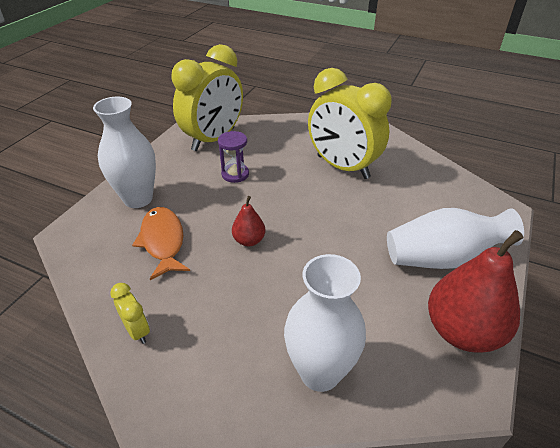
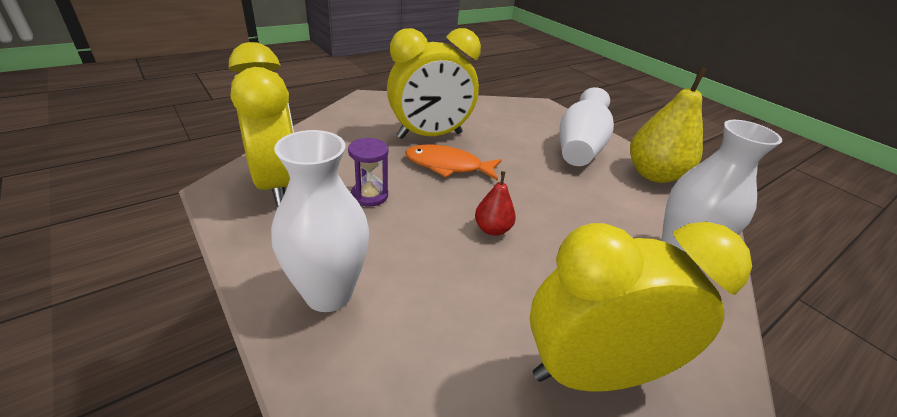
camera: 65 degrees left, 5 degrees down
yellow clock [110,283,150,344] -> yellow clock [530,222,752,392], size x2.42
orange fish [132,207,190,280] -> orange fish moved to [405,144,501,181]
red pear [428,230,523,353] -> yellow pear [630,67,707,183]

WHAT YOU SHOULD DO: For each line above that includes "yellow", copy the line.

PROBLEM SOLUTION:
yellow clock [110,283,150,344] -> yellow clock [530,222,752,392], size x2.42
red pear [428,230,523,353] -> yellow pear [630,67,707,183]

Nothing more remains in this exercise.